[Goal of the exercise] Copy each line below that has "white".

_ _ _ _ _

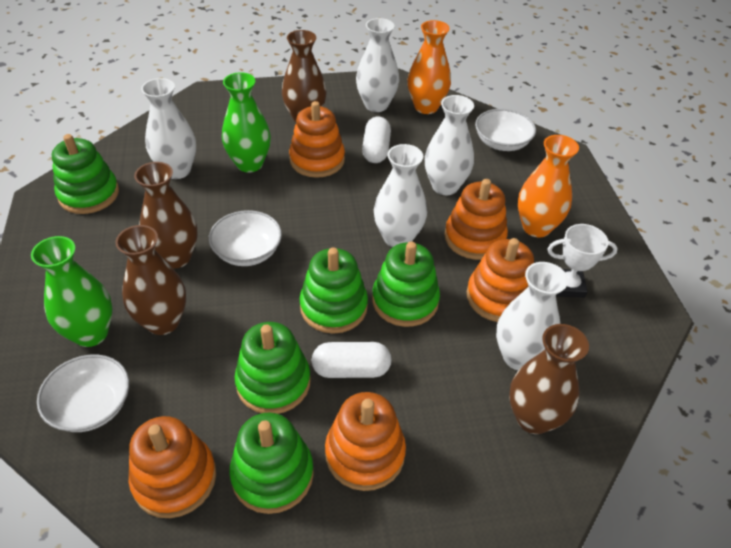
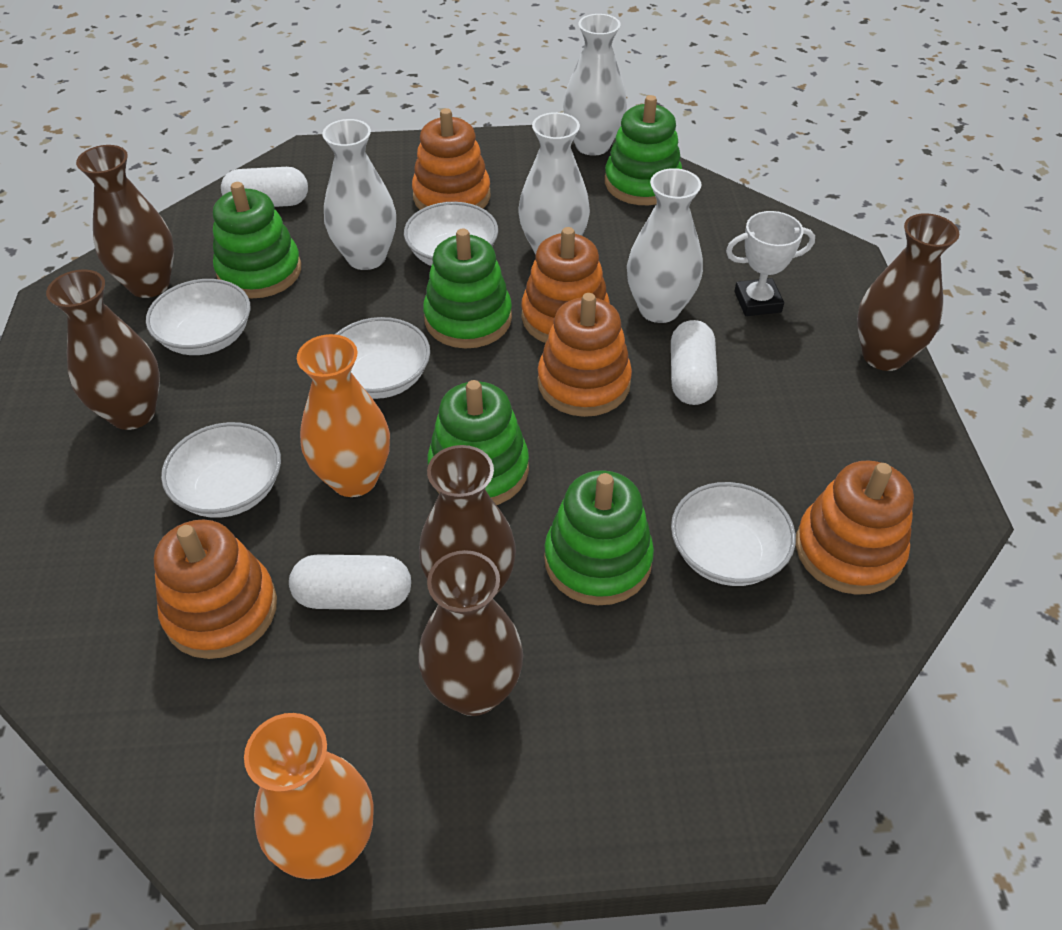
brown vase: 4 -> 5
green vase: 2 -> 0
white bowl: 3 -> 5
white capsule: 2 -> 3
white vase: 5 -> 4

_ _ _ _ _

[Reply]
white bowl: 3 -> 5
white capsule: 2 -> 3
white vase: 5 -> 4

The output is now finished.